Below are records; print only the lines from the line containing "SW4: switch (+5V, SEL0) -> switch (+5V, W3)" to the end, both included, reproduced exactly and without the pictures.
** Opening Source material block **
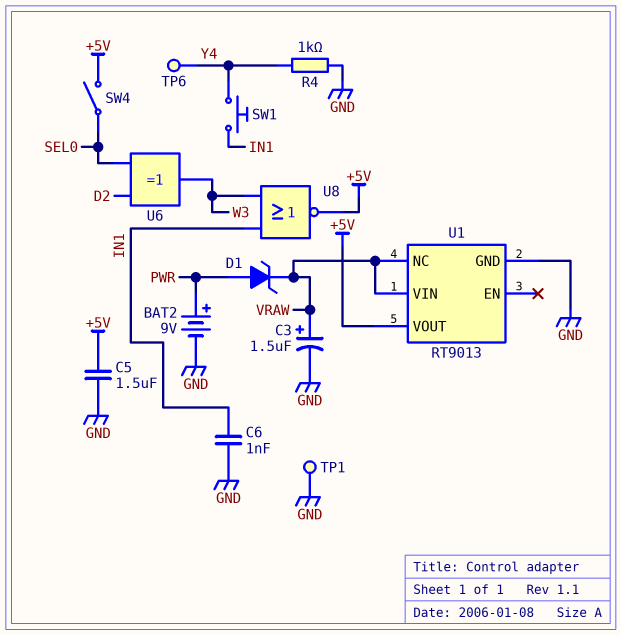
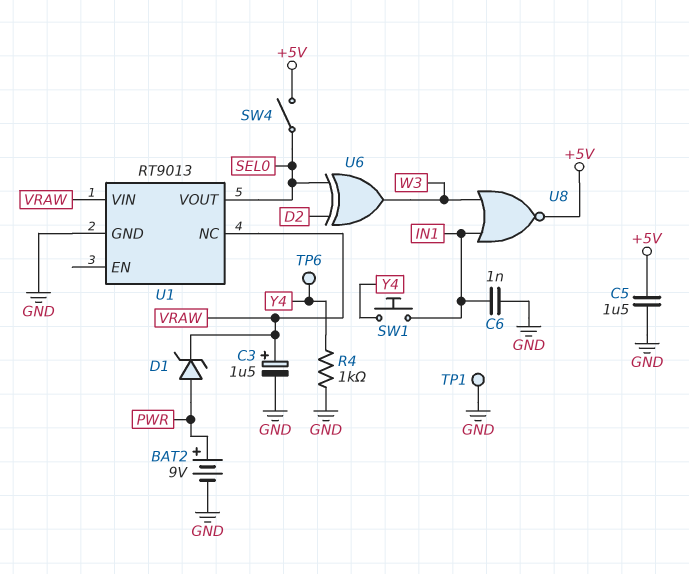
U1 pin VOUT: +5V -> SEL0

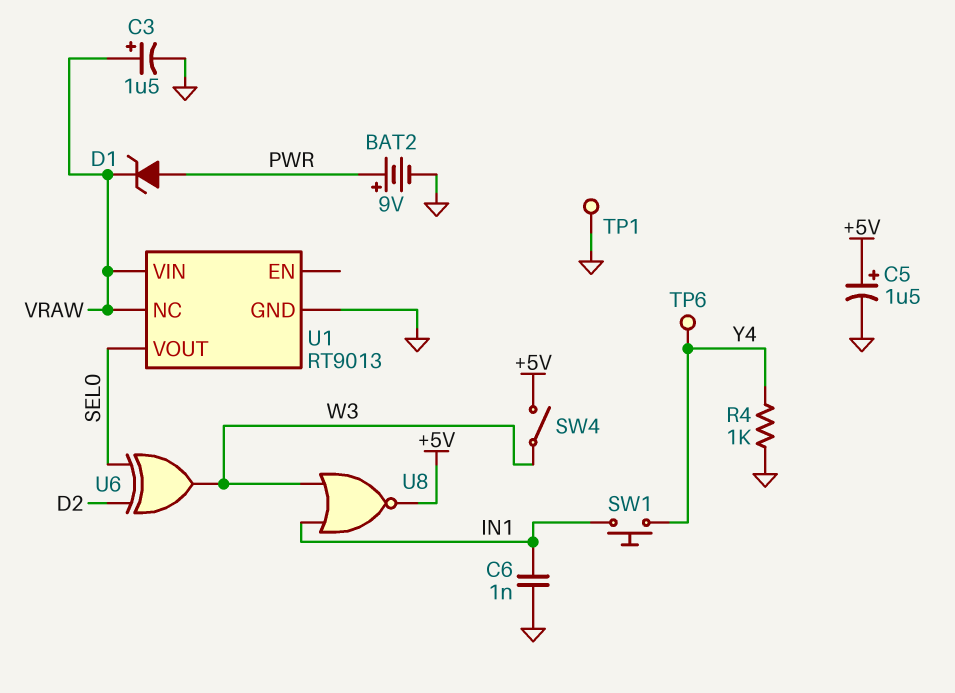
C5: 1.5uF (+5V, GND) -> 1.5uF (plus +5V, minus GND)
SW4: switch (+5V, SEL0) -> switch (+5V, W3)

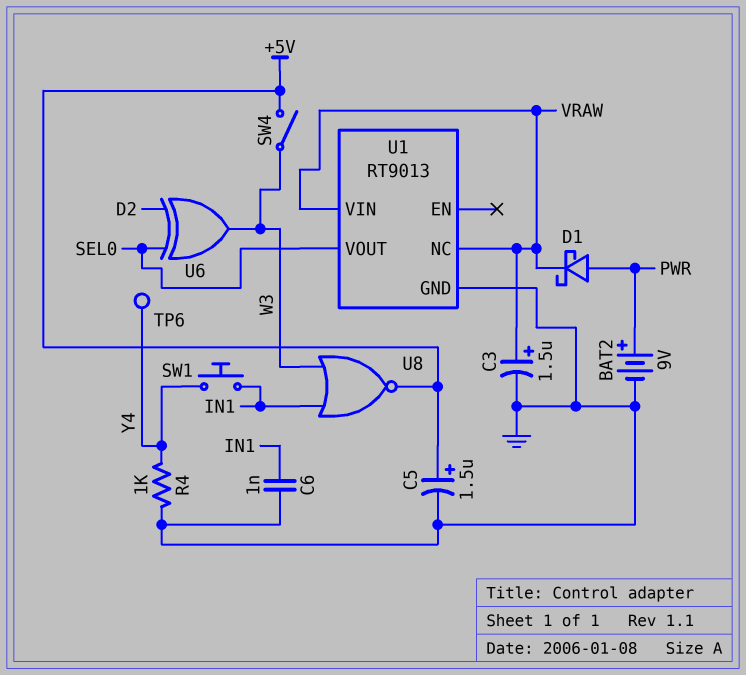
D1: zener (A PWR, K VRAW) -> schottky (A PWR, K VRAW)
TP1: test point (GND) -> none

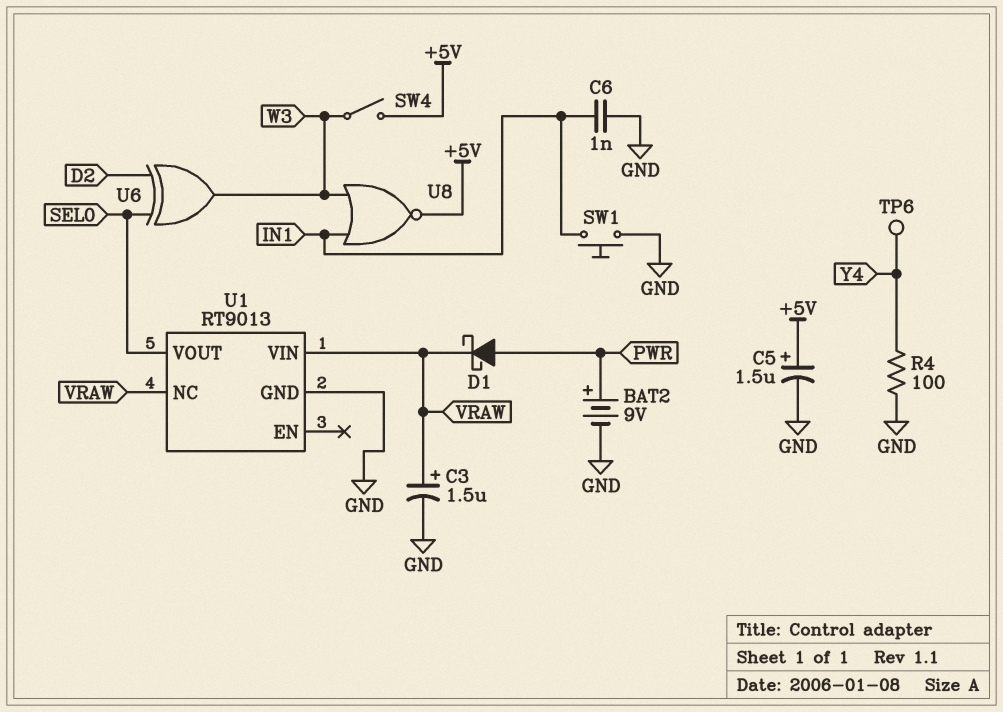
R4: 1k (GND, Y4) -> 100 (GND, Y4)
SW1: button (IN1, Y4) -> button (GND, IN1)

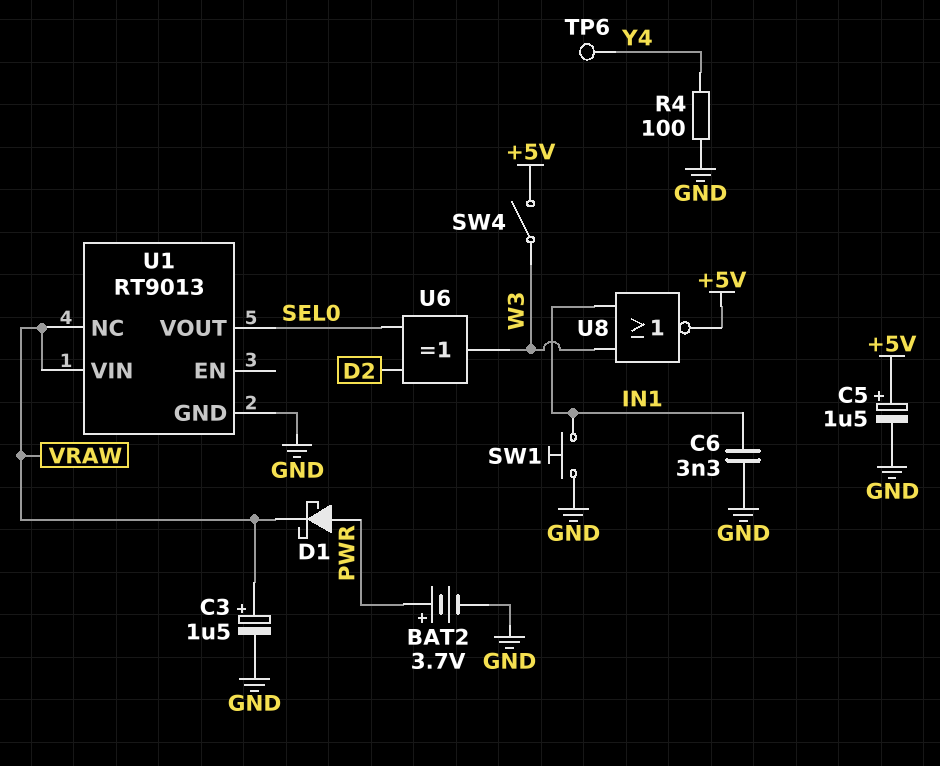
BAT2: 9V (plus PWR, minus GND) -> 3.7V (plus PWR, minus GND)
C6: 1nF (GND, IN1) -> 3.3nF (GND, IN1)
** Closing Source material block **
● **Reply**:
SW4: switch (+5V, SEL0) -> switch (+5V, W3)

D1: zener (A PWR, K VRAW) -> schottky (A PWR, K VRAW)
TP1: test point (GND) -> none

R4: 1k (GND, Y4) -> 100 (GND, Y4)
SW1: button (IN1, Y4) -> button (GND, IN1)

BAT2: 9V (plus PWR, minus GND) -> 3.7V (plus PWR, minus GND)
C6: 1nF (GND, IN1) -> 3.3nF (GND, IN1)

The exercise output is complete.